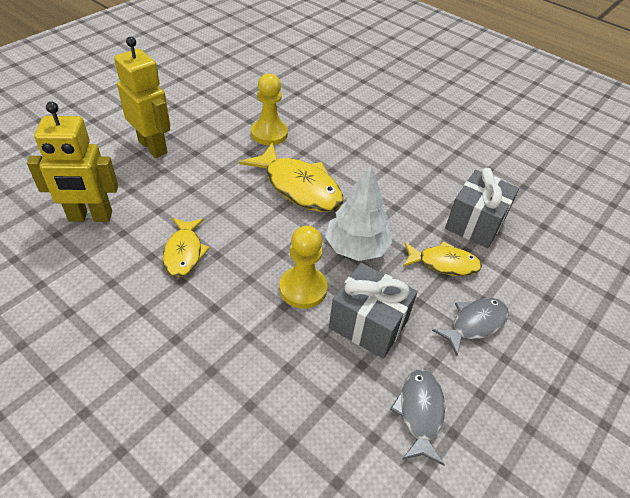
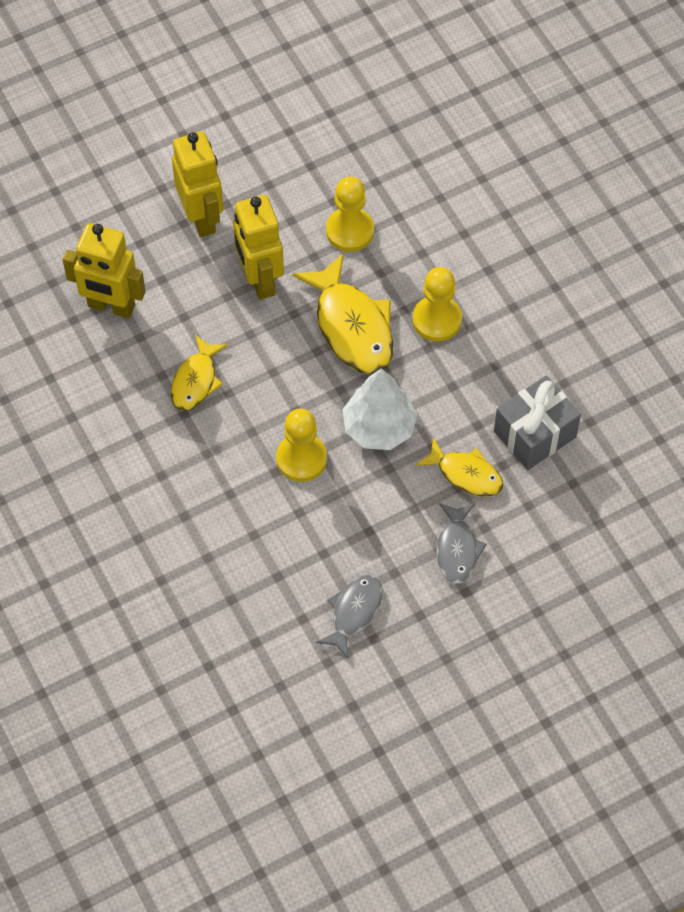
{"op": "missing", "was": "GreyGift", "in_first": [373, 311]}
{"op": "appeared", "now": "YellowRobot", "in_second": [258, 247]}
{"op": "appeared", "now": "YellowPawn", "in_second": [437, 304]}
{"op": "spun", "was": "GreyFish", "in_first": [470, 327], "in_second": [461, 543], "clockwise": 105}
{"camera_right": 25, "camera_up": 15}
━━━━━━━━━━━━━━━━
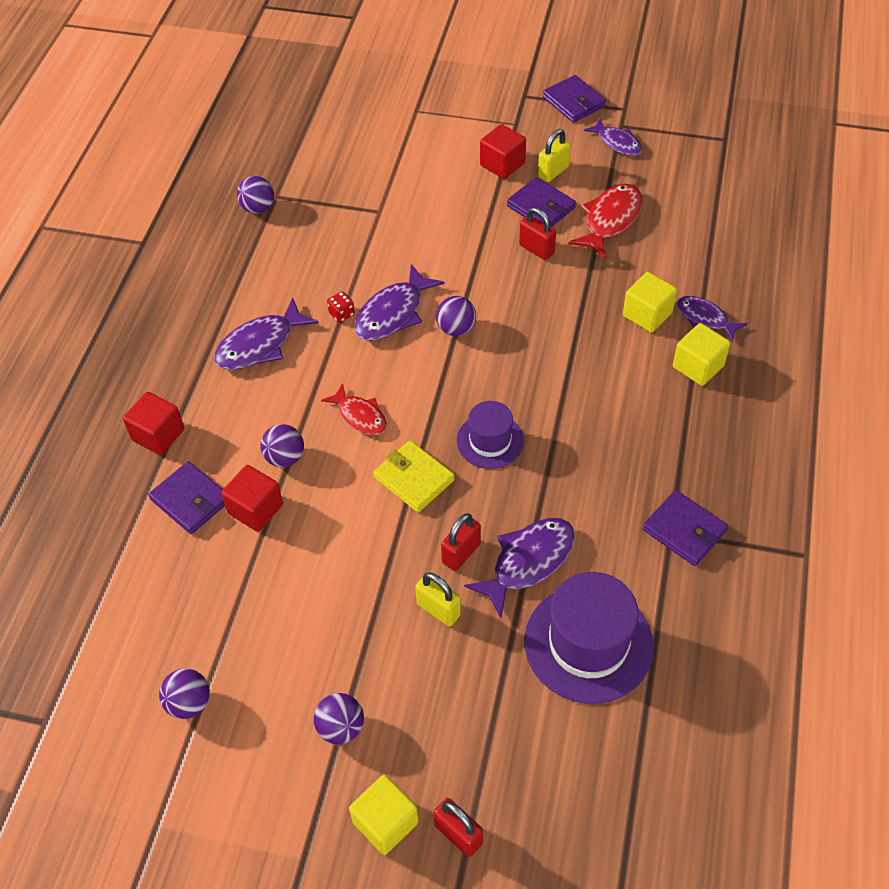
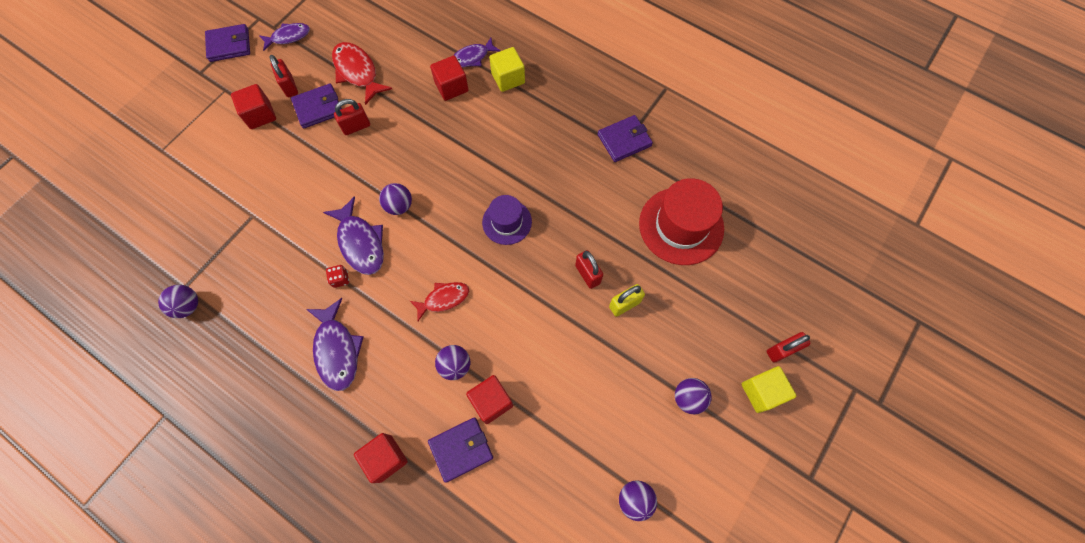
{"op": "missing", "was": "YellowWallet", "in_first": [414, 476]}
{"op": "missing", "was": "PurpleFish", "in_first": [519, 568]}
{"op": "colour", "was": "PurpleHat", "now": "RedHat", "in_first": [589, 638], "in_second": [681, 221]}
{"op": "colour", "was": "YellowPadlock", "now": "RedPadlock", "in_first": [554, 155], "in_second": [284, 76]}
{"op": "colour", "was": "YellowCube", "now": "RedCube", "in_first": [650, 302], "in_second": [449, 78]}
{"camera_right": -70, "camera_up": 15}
━━━━━━━━━━━━━━━━
* [Work order]
Copy down every line of the entries containing the word "colour".

* [Output of the exercise]
{"op": "colour", "was": "PurpleHat", "now": "RedHat", "in_first": [589, 638], "in_second": [681, 221]}
{"op": "colour", "was": "YellowPadlock", "now": "RedPadlock", "in_first": [554, 155], "in_second": [284, 76]}
{"op": "colour", "was": "YellowCube", "now": "RedCube", "in_first": [650, 302], "in_second": [449, 78]}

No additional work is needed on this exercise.